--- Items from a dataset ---
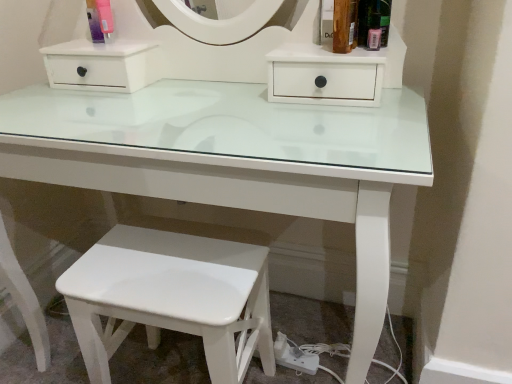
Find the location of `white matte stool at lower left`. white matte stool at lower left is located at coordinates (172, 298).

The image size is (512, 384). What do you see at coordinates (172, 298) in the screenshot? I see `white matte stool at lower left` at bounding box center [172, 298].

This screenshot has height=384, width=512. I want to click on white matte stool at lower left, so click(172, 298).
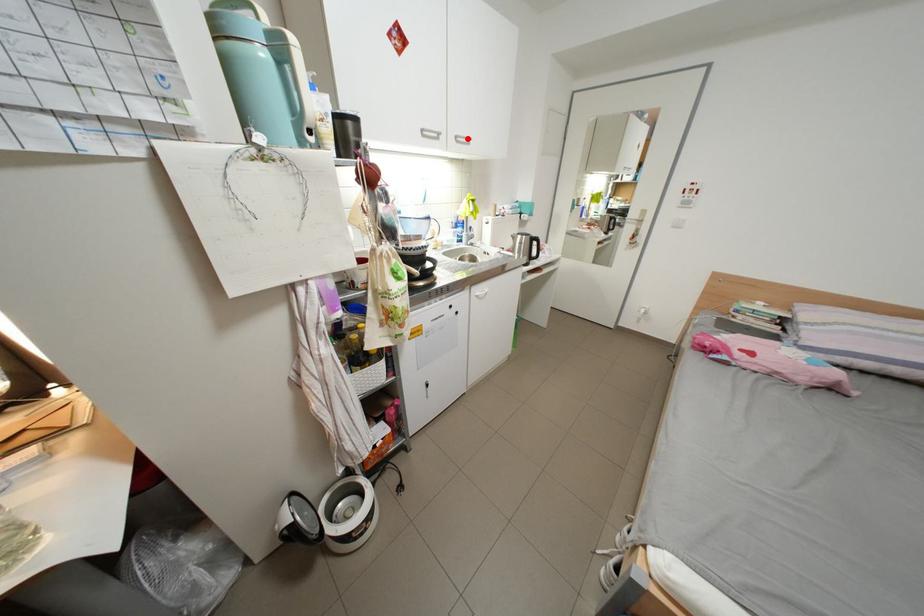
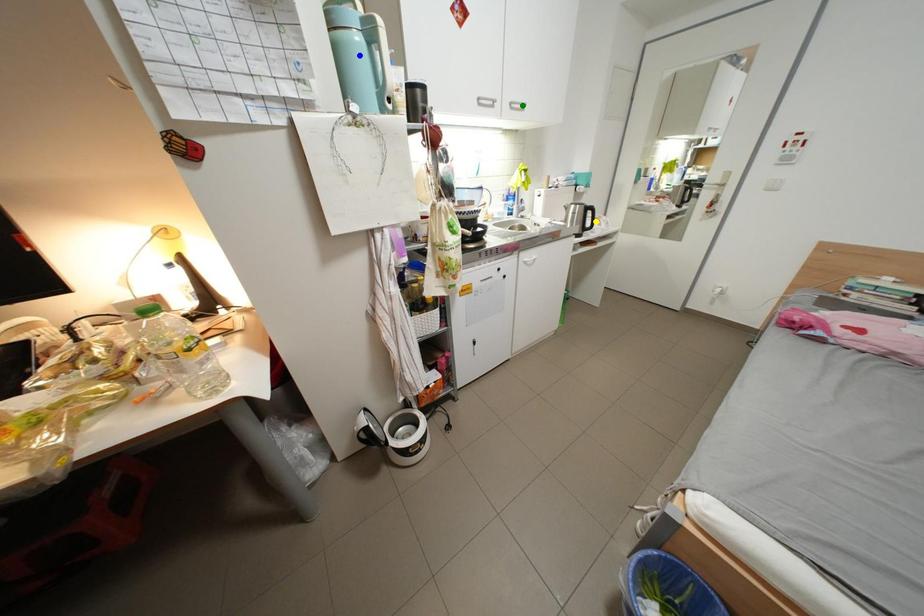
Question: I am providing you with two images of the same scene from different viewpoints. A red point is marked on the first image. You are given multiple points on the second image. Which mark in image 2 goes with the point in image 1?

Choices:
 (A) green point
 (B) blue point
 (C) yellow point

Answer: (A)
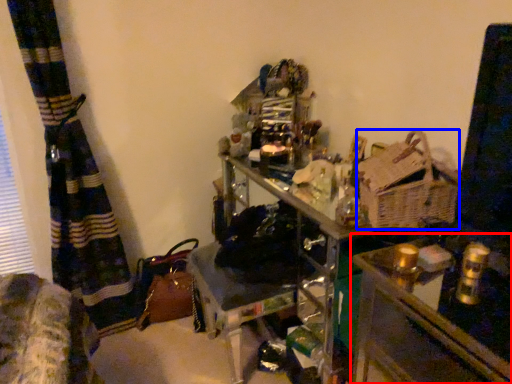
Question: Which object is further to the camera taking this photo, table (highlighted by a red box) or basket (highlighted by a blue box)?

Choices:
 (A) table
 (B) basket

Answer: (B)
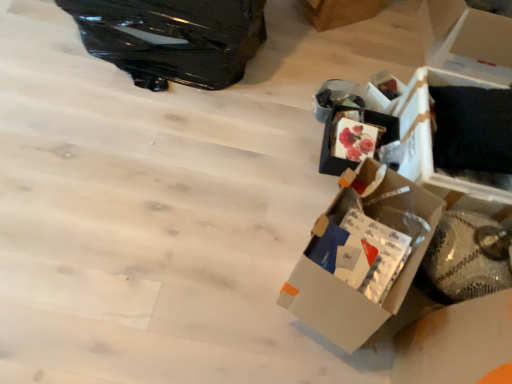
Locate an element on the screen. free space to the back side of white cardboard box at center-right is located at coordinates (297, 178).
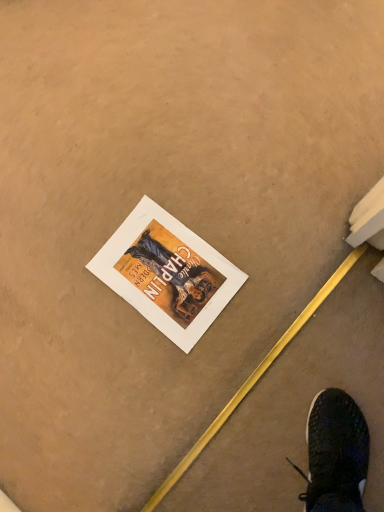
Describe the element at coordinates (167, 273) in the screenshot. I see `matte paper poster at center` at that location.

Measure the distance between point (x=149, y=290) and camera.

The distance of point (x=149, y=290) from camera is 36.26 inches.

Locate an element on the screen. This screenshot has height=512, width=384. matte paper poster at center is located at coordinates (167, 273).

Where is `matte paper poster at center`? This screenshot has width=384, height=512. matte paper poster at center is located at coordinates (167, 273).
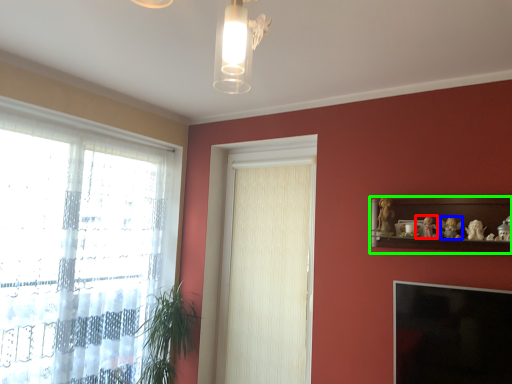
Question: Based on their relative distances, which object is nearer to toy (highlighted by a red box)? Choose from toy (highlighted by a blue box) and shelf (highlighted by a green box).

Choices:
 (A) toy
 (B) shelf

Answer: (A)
==
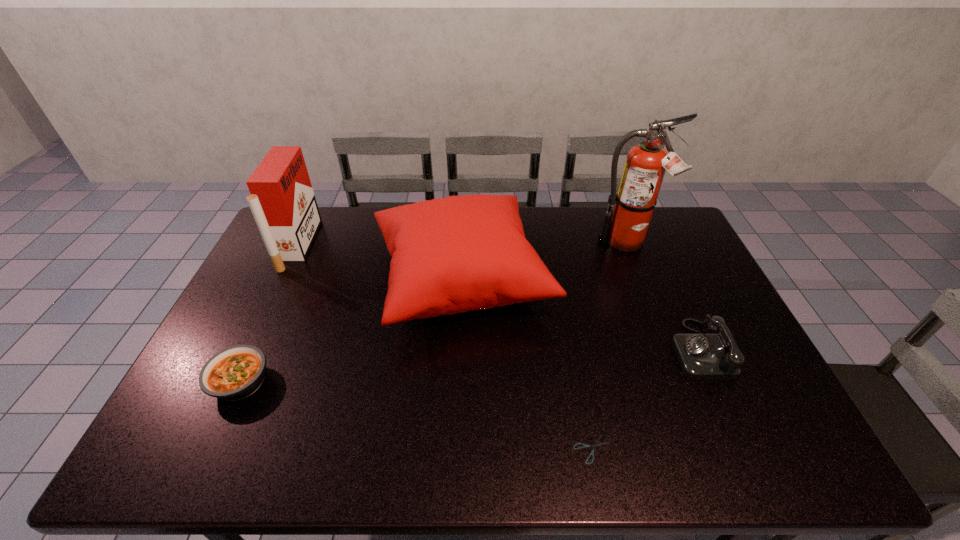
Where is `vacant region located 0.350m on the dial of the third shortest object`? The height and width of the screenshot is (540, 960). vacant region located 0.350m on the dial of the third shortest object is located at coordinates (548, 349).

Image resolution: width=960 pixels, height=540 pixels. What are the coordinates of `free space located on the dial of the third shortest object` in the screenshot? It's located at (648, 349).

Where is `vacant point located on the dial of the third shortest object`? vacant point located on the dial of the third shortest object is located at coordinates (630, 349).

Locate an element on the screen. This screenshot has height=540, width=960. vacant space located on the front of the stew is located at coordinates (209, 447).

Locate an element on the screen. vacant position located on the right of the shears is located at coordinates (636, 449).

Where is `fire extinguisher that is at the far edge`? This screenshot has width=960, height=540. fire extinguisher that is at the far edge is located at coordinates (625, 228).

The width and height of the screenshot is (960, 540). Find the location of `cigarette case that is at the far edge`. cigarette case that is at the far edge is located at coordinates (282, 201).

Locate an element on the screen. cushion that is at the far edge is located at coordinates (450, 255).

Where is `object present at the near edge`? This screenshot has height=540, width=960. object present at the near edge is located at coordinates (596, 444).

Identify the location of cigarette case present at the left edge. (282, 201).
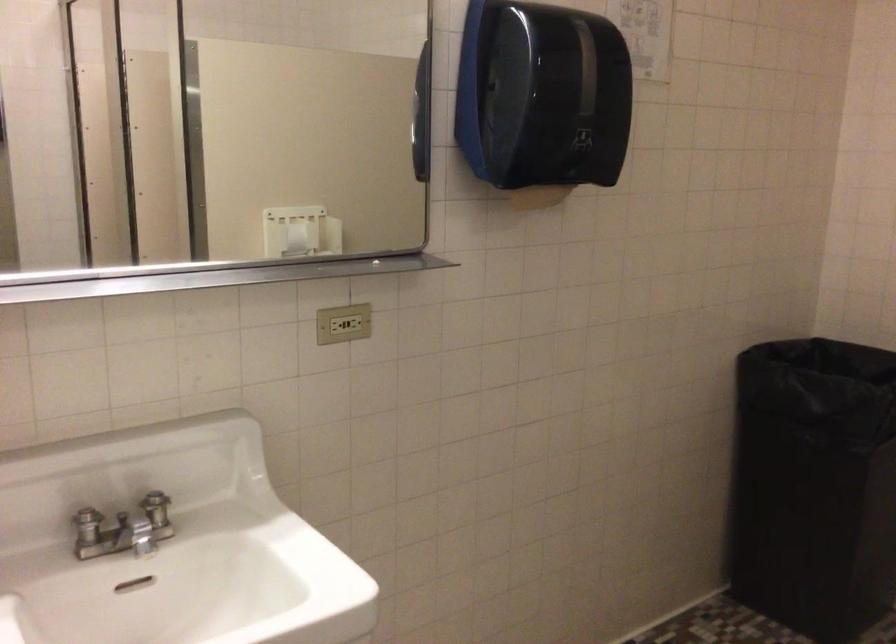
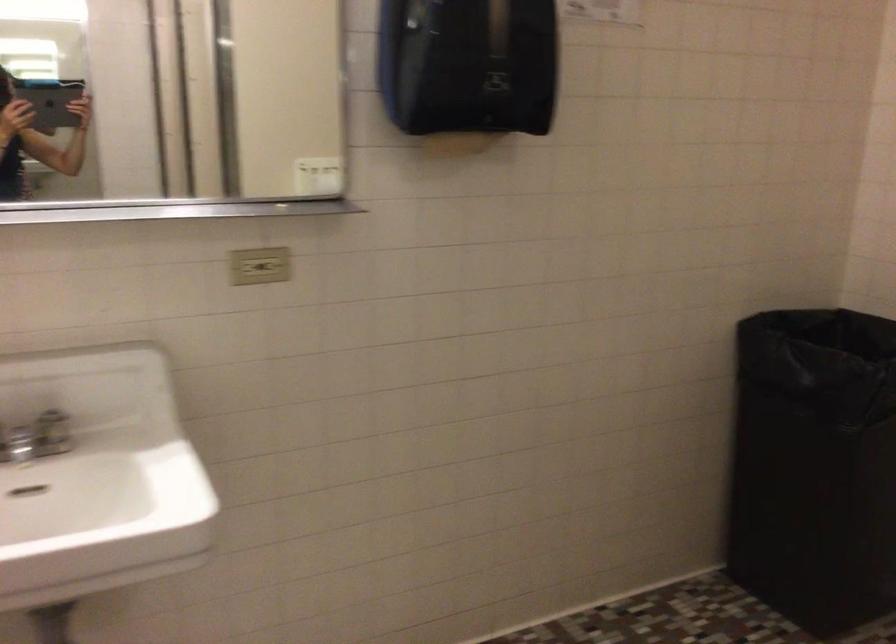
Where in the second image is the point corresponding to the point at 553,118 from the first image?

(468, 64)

--- EXERCISE OBJECTIVE ---
Copy out the lines of the listing word for word, everything from the line containing "Measure the distance" down to the line containing "has height=512, width=384.", with both of those lines included.

--- SOLUTION TO THE EXERCISE ---
Measure the distance between point (x=149, y=290) and camera.

The distance of point (x=149, y=290) from camera is 36.26 inches.

Locate an element on the screen. This screenshot has height=512, width=384. matte paper poster at center is located at coordinates (167, 273).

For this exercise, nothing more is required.